Among the entries below, find the lines holding "SONAR" and copy them.

====== RECORDS SHOWN

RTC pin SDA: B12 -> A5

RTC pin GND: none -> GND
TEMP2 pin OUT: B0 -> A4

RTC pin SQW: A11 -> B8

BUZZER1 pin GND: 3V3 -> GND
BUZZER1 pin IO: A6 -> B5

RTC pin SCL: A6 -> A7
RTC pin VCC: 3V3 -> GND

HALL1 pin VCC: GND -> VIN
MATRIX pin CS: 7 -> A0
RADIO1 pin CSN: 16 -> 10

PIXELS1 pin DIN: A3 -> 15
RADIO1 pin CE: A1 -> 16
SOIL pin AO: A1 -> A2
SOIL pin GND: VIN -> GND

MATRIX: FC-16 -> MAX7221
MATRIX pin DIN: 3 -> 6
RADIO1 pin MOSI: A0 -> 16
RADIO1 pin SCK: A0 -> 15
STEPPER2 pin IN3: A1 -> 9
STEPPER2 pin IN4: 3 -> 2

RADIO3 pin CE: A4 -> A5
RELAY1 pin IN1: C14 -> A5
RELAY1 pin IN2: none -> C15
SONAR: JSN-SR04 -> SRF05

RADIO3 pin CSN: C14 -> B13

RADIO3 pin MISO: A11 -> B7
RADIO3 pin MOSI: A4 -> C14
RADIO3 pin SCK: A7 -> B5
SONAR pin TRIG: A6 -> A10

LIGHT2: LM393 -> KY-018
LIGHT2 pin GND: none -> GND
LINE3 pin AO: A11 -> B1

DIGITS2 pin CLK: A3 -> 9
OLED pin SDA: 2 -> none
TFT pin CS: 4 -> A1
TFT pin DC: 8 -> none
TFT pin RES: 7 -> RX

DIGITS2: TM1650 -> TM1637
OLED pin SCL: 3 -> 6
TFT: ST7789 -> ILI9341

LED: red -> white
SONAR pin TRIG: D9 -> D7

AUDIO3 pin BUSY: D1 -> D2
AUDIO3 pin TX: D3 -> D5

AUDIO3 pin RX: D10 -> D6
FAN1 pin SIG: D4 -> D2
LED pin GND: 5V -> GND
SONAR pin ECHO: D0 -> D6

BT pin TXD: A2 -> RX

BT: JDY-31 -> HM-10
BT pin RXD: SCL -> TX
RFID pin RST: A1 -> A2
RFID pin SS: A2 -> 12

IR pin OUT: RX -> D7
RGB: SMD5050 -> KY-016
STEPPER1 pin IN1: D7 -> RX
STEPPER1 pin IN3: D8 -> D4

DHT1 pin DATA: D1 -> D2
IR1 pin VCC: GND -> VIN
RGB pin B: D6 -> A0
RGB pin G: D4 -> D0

============

• **ANSWER SECTION**
SONAR: JSN-SR04 -> SRF05
SONAR pin TRIG: A6 -> A10
SONAR pin TRIG: D9 -> D7
SONAR pin ECHO: D0 -> D6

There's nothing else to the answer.